ACTIVITY — Each line in the data holding "purple" should be listed.

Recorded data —
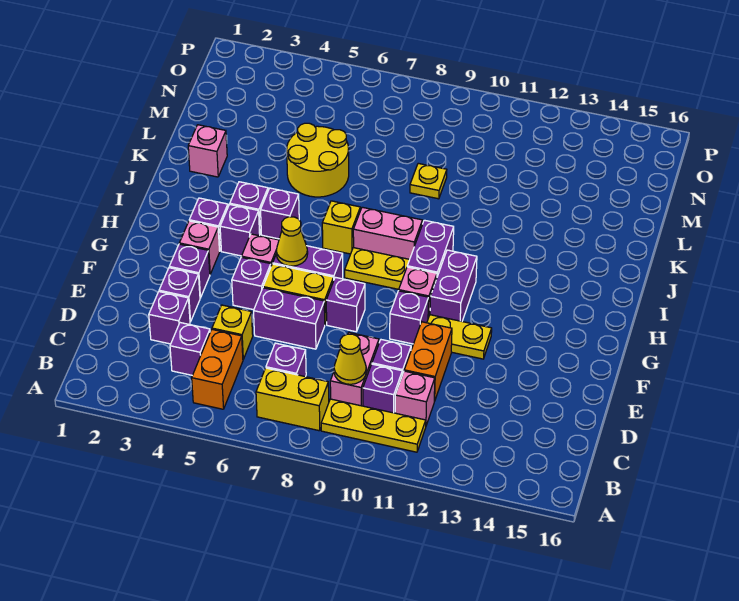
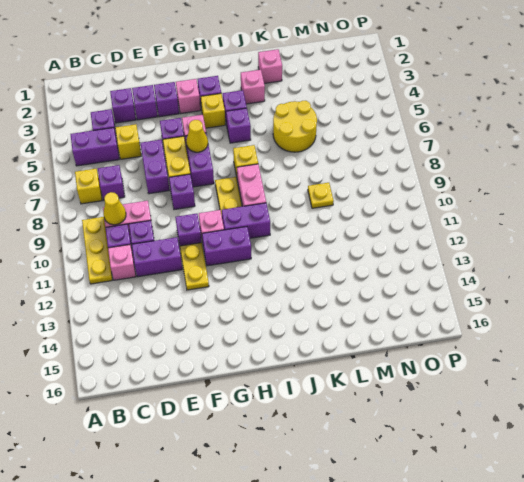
orange brick B5:C5 level 1 -> purple brick B5:C5 level 1
yellow brick B7:B8 level 1 -> yellow brick B7 level 1
orange brick D11:E11 level 1 -> purple brick D11:E11 level 1
purple brick H4 level 1 -> yellow brick H4 level 1
none -> pink brick J3 level 1

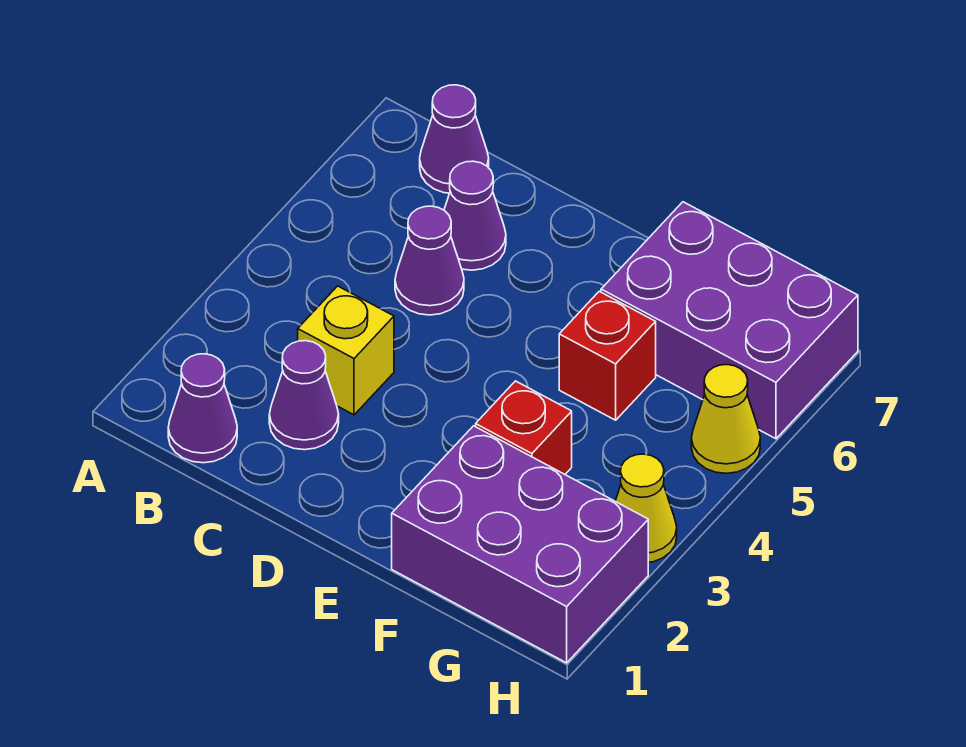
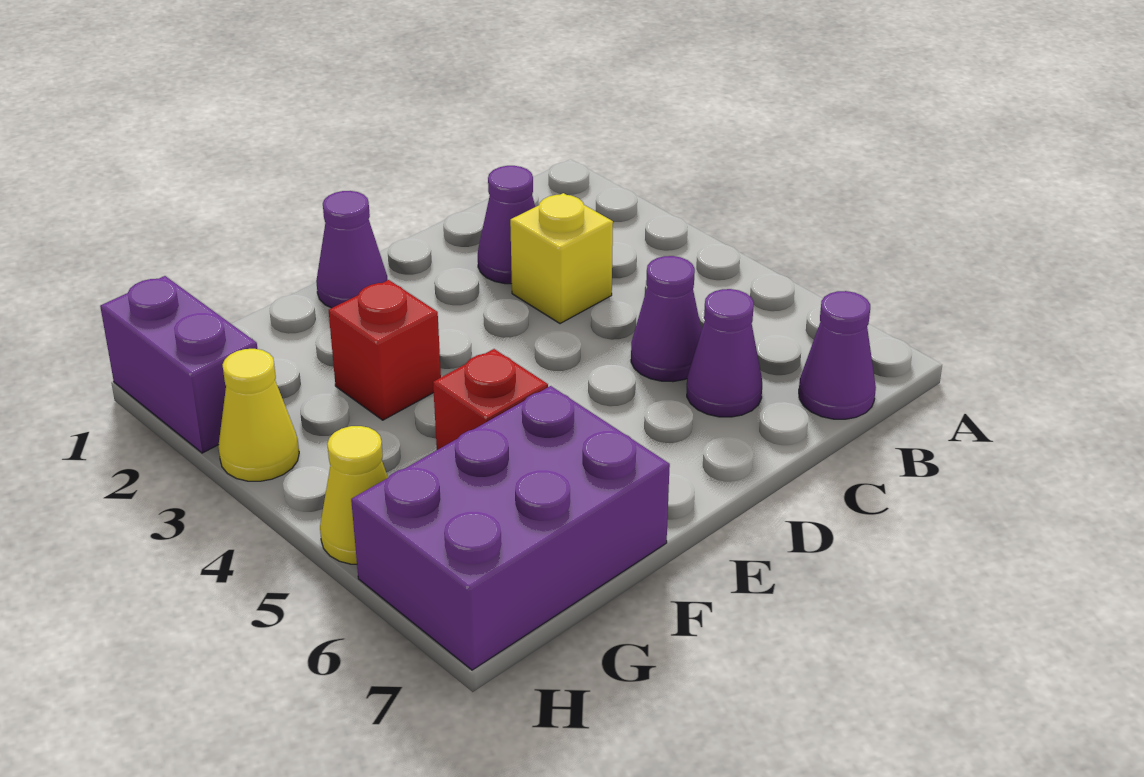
purple cone B1 level 1 -> purple cone E1 level 1
purple brick F1:H2 level 1 -> purple brick H1:H2 level 1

SOLUTION FOR THIS EXERCISE —
orange brick B5:C5 level 1 -> purple brick B5:C5 level 1
orange brick D11:E11 level 1 -> purple brick D11:E11 level 1
purple brick H4 level 1 -> yellow brick H4 level 1
purple cone B1 level 1 -> purple cone E1 level 1
purple brick F1:H2 level 1 -> purple brick H1:H2 level 1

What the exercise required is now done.